_REQUIREMENT_
Only the records, exactly as written, belong in the answer; pictures do not.

_Coordinate-based object records_
========================================================================

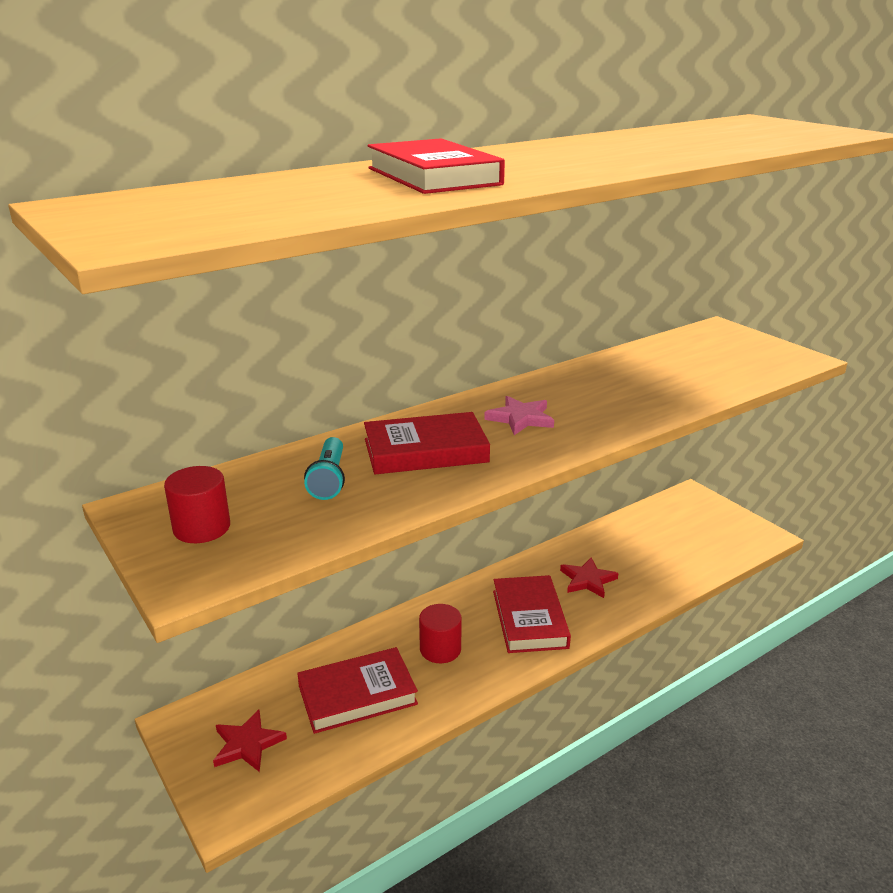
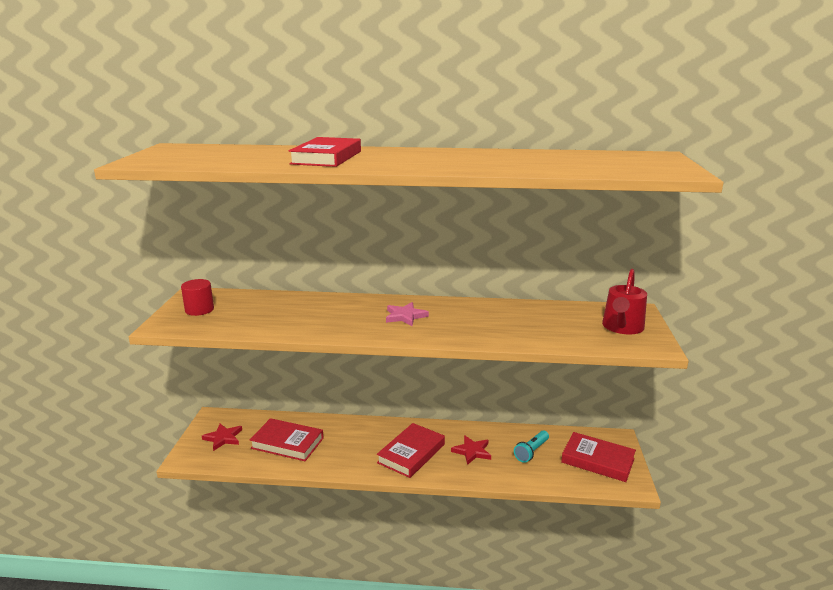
camera: 40 degrees right, 5 degrees down
turquoise flashlight [304,437,345,500] -> turquoise flashlight moved to [514,431,549,463]
red book [364,412,490,474] -> red book moved to [561,432,636,482]
red cylinder [419,604,462,663] -> none
none -> red watering can [602,269,647,335]

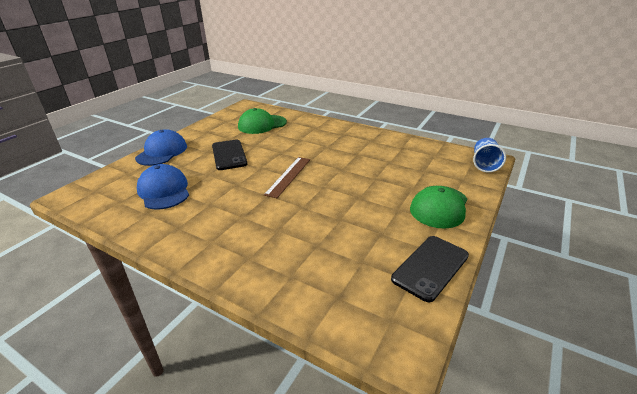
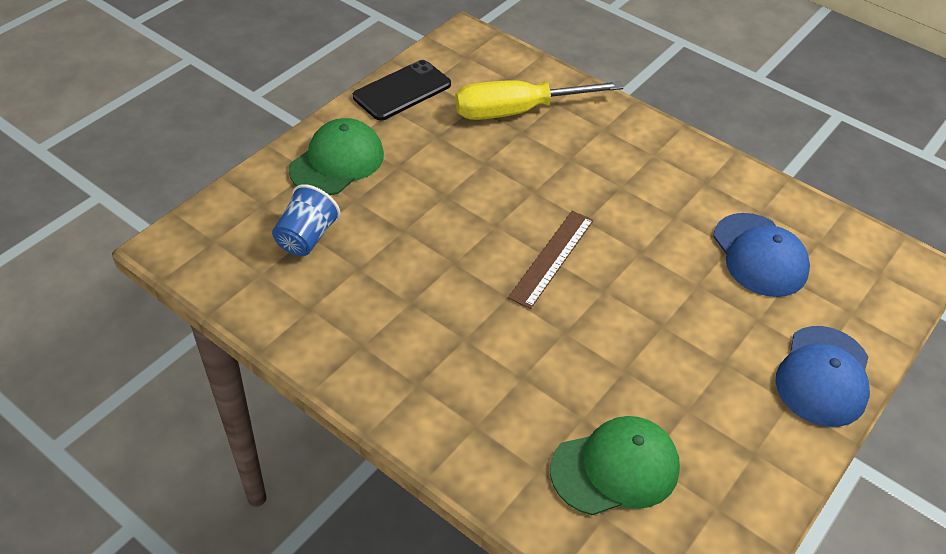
camera: 175 degrees left, 15 degrees up
black phone [212,140,247,170] -> none
blue cup [473,138,506,172] -> blue cup moved to [272,184,341,256]
none -> yellow screwdriver [455,80,623,120]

========================================================================

_PROBLEM SOLUTION_
camera: 40 degrees right, 5 degrees down
turquoise flashlight [304,437,345,500] -> turquoise flashlight moved to [514,431,549,463]
red book [364,412,490,474] -> red book moved to [561,432,636,482]
red cylinder [419,604,462,663] -> none
none -> red watering can [602,269,647,335]

camera: 175 degrees left, 15 degrees up
black phone [212,140,247,170] -> none
blue cup [473,138,506,172] -> blue cup moved to [272,184,341,256]
none -> yellow screwdriver [455,80,623,120]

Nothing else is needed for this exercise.